***** Supplied data

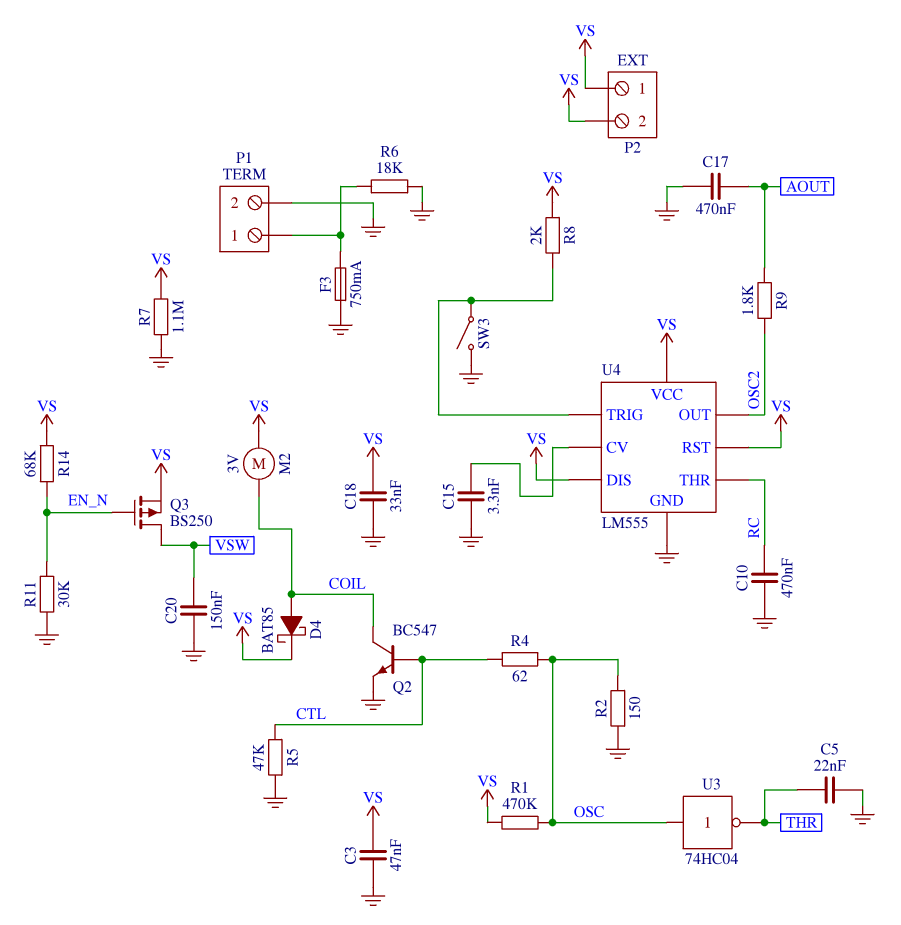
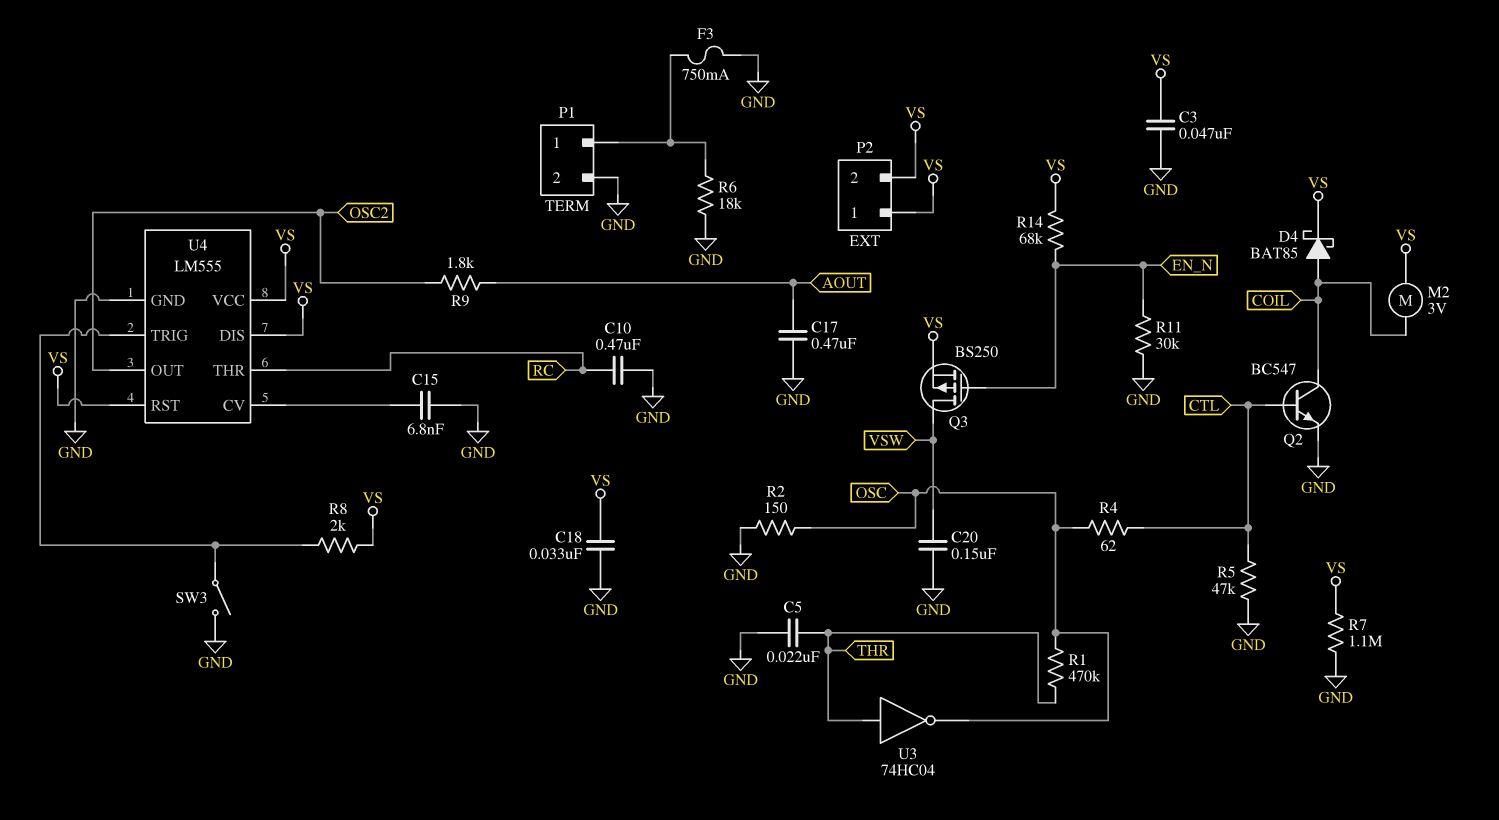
C15: 3.3nF (GND, U4/CV) -> 6.8nF (GND, U4/CV)
R1: 470k (OSC, VS) -> 470k (OSC, THR)
U3: NOT 74HC04 (in OSC, out THR) -> NOT 74HC04 (in THR, out OSC)

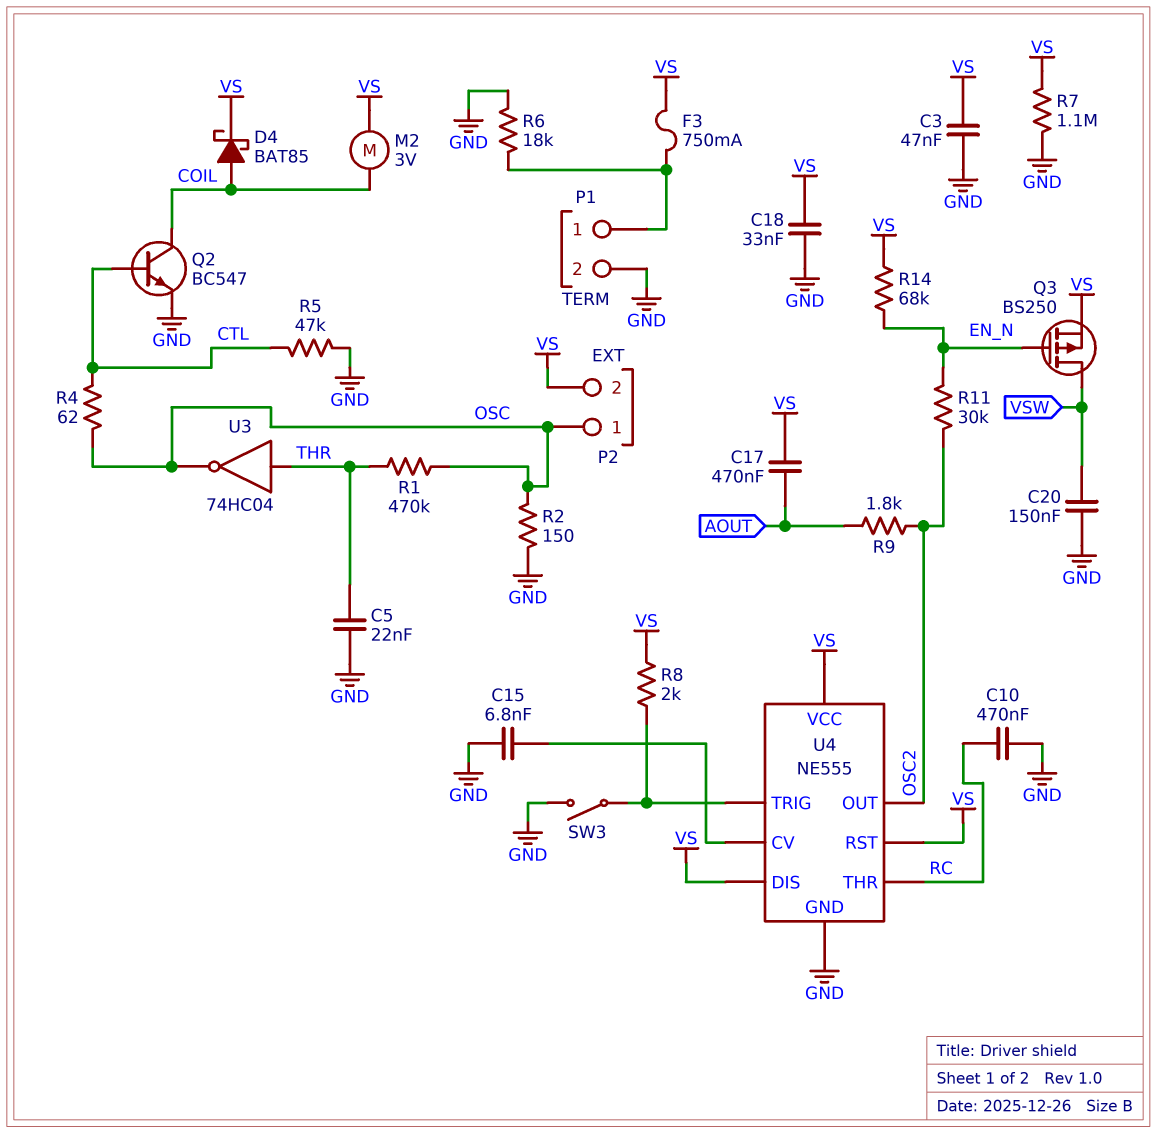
C17: 470nF (AOUT, GND) -> 470nF (AOUT, VS)
F3: 750mA (GND, P1/1) -> 750mA (P1/1, VS)
P2 pin 1: VS -> OSC
R11: 30k (EN_N, GND) -> 30k (EN_N, OSC2)
U4: LM555 -> NE555

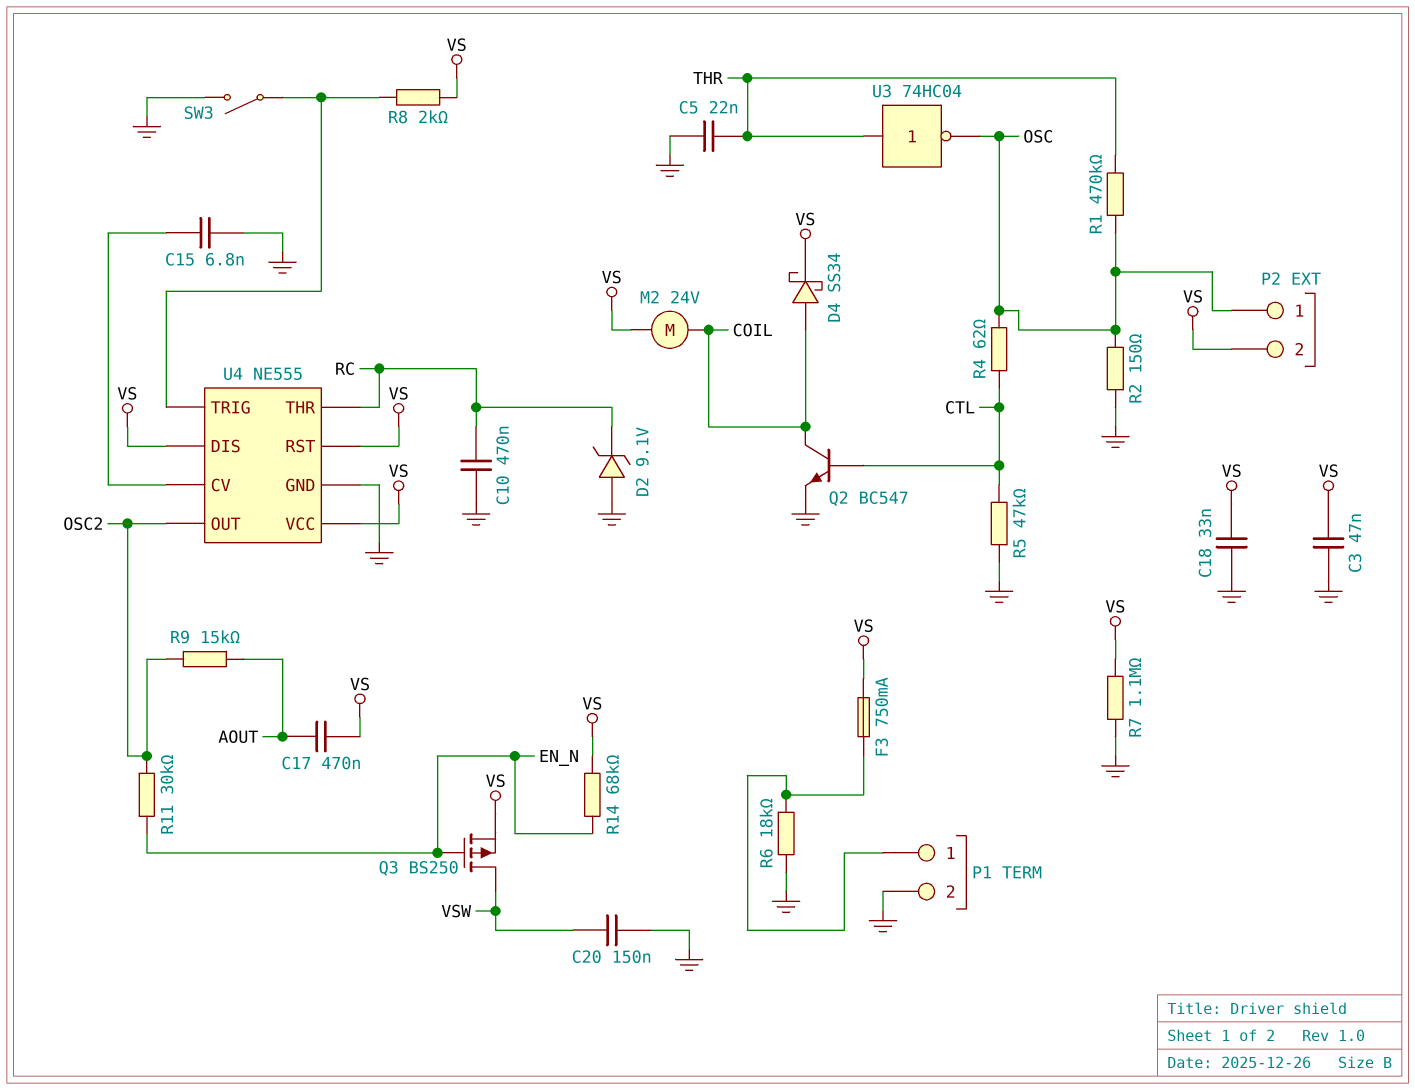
D2: none -> zener 9.1V (A GND, K RC)
D4: schottky BAT85 (A COIL, K VS) -> schottky SS34 (A COIL, K VS)
M2: motor 3V (COIL, VS) -> motor 24V (COIL, VS)
R9: 1.8k (AOUT, OSC2) -> 15k (AOUT, OSC2)

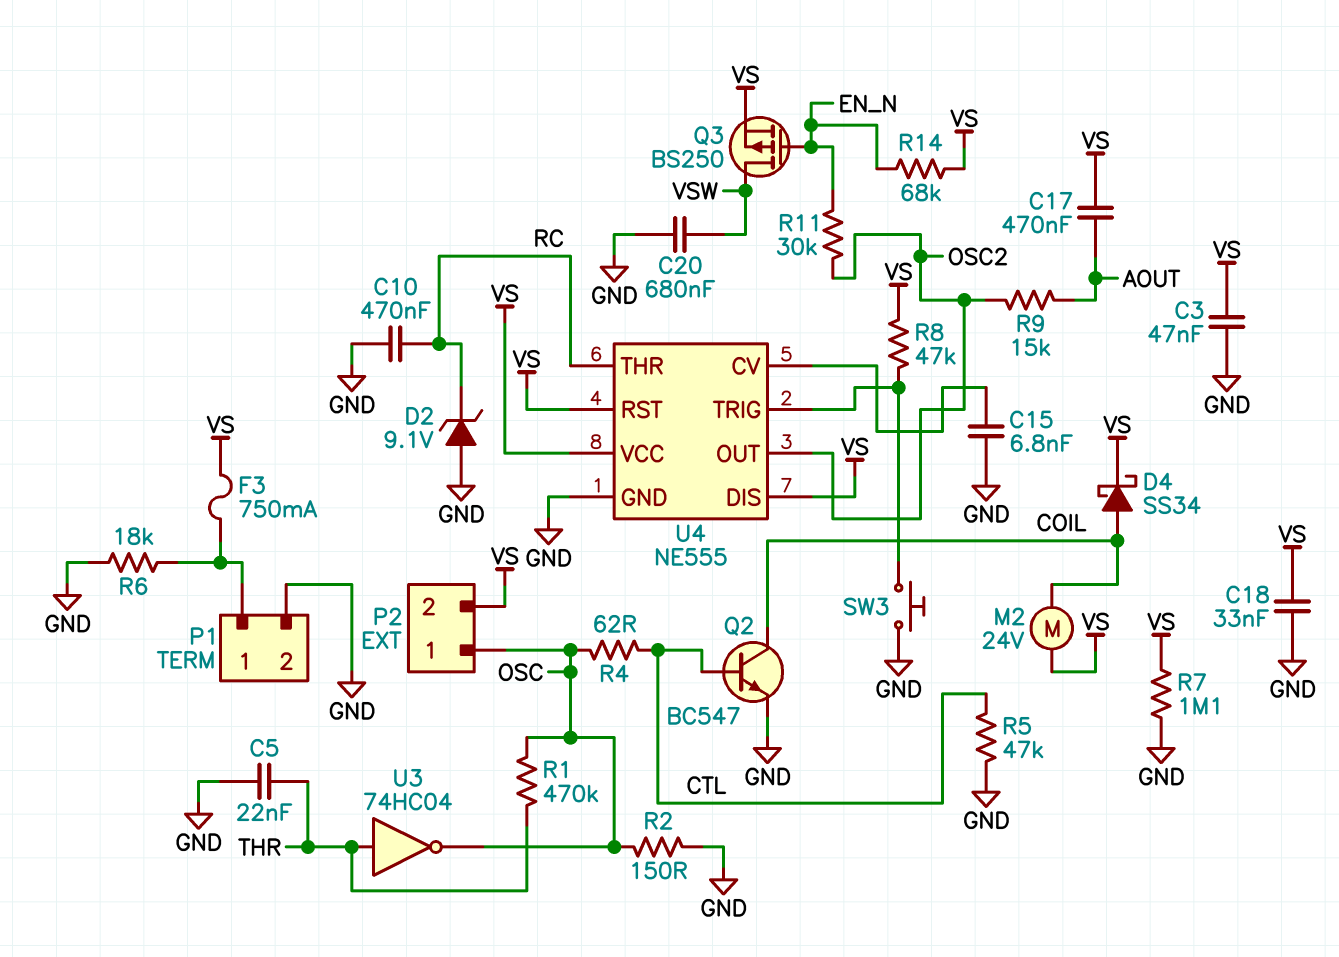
C20: 150nF (GND, VSW) -> 680nF (GND, VSW)
R8: 2k (U4/TRIG, VS) -> 47k (U4/TRIG, VS)
SW3: switch (GND, U4/TRIG) -> button (GND, U4/TRIG)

**********

__Directions for this task__:
Counting the line with "U4: LM555 -> NE555" and the last line of the data above, transcribe those two lines and every line between them exactly, without the pictures.

__Exercise output__:
U4: LM555 -> NE555

D2: none -> zener 9.1V (A GND, K RC)
D4: schottky BAT85 (A COIL, K VS) -> schottky SS34 (A COIL, K VS)
M2: motor 3V (COIL, VS) -> motor 24V (COIL, VS)
R9: 1.8k (AOUT, OSC2) -> 15k (AOUT, OSC2)

C20: 150nF (GND, VSW) -> 680nF (GND, VSW)
R8: 2k (U4/TRIG, VS) -> 47k (U4/TRIG, VS)
SW3: switch (GND, U4/TRIG) -> button (GND, U4/TRIG)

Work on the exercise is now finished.